■ TASK TO CARRY OUT ■
Keep the pictures out. Restate the entries below word for word.

■ RECORDS SUPPLIED ■
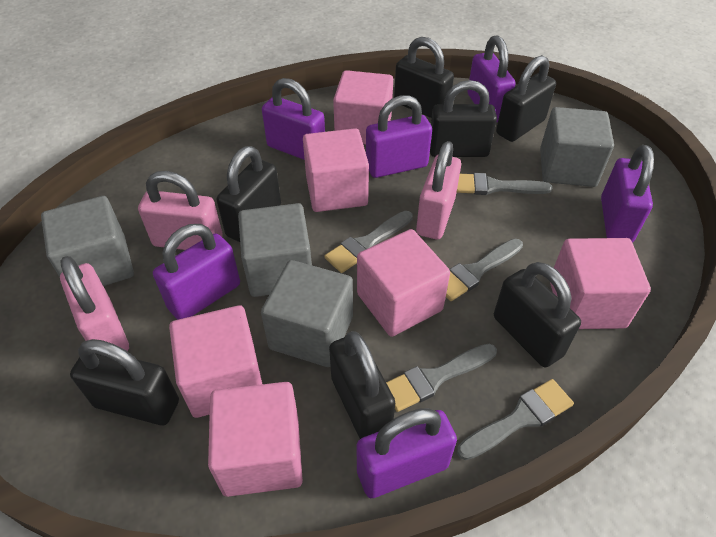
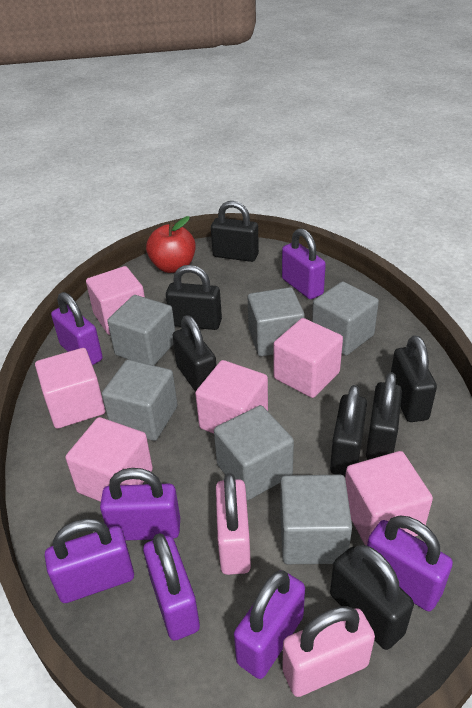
grey brush: 5 -> 0
grey cube: 4 -> 6
pink padlock: 3 -> 2
purple padlock: 6 -> 7
red apple: 0 -> 1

■ SOLUTION ■
grey brush: 5 -> 0
grey cube: 4 -> 6
pink padlock: 3 -> 2
purple padlock: 6 -> 7
red apple: 0 -> 1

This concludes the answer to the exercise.